§ Directions: The data below holds a line containing "red brick B7:C7" and a line containing "yellow round brick H7 level 1 -> none"; please quote exactly those two lines and every line between them, and nothing else.

§ Study material:

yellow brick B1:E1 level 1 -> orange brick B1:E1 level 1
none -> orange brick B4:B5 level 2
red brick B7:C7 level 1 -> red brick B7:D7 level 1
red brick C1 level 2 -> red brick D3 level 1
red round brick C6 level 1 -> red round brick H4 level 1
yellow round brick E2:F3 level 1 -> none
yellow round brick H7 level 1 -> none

* * *

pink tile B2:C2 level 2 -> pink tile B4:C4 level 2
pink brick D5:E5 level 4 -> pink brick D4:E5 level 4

§ Task output:
red brick B7:C7 level 1 -> red brick B7:D7 level 1
red brick C1 level 2 -> red brick D3 level 1
red round brick C6 level 1 -> red round brick H4 level 1
yellow round brick E2:F3 level 1 -> none
yellow round brick H7 level 1 -> none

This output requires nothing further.